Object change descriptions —

++++++++++++++++++++

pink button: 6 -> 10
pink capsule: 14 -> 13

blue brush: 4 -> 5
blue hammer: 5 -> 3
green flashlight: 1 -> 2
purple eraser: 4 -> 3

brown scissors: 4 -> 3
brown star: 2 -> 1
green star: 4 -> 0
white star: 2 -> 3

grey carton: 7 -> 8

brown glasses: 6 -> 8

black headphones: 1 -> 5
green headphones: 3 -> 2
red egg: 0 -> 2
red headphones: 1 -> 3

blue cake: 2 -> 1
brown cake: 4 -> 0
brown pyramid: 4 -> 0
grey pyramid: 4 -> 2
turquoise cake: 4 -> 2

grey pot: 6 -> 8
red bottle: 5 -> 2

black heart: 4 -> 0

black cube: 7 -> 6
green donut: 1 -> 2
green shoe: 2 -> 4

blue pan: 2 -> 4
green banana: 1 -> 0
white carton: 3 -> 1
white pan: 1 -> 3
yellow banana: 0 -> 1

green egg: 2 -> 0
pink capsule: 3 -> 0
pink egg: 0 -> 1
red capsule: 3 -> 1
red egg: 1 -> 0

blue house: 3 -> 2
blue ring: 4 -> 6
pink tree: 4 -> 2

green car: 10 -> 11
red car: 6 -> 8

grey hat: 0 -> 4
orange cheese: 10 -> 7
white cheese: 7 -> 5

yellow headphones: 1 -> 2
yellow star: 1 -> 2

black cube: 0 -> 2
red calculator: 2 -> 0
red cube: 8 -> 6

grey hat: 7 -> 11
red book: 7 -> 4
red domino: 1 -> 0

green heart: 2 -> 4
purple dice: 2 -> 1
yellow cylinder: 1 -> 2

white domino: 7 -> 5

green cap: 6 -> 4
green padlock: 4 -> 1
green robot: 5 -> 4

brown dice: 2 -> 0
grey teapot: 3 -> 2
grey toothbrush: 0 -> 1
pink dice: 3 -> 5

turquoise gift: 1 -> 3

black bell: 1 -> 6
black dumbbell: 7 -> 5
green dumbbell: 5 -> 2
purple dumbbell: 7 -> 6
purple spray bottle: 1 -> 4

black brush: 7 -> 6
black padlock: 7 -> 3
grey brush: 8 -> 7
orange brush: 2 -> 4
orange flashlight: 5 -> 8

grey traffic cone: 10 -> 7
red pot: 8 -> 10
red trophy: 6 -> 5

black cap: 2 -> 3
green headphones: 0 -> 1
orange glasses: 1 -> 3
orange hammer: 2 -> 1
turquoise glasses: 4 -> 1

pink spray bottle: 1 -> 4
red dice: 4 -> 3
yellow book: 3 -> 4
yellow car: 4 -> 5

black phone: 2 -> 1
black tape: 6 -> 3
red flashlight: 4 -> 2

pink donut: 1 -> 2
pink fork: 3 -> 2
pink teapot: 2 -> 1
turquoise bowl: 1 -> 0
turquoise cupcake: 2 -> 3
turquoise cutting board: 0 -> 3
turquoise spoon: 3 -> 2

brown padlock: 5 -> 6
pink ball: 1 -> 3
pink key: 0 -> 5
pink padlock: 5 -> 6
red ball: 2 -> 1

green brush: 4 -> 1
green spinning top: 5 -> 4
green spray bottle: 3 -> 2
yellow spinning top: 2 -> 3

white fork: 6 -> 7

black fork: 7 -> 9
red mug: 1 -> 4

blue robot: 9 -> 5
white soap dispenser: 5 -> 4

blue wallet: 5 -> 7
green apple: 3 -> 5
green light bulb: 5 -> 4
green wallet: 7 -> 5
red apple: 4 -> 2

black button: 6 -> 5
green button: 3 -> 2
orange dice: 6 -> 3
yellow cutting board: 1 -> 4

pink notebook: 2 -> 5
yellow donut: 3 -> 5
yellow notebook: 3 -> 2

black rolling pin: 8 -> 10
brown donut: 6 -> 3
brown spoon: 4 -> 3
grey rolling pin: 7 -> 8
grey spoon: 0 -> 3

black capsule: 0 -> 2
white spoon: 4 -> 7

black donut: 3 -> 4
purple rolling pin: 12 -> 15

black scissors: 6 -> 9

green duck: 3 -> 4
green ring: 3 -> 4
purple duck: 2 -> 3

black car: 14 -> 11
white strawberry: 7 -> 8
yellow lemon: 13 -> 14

++++++++++++++++++++

Exercise — With "flashlight" as the string to find, copy every line of the records that holds it.

Result below —
green flashlight: 1 -> 2
orange flashlight: 5 -> 8
red flashlight: 4 -> 2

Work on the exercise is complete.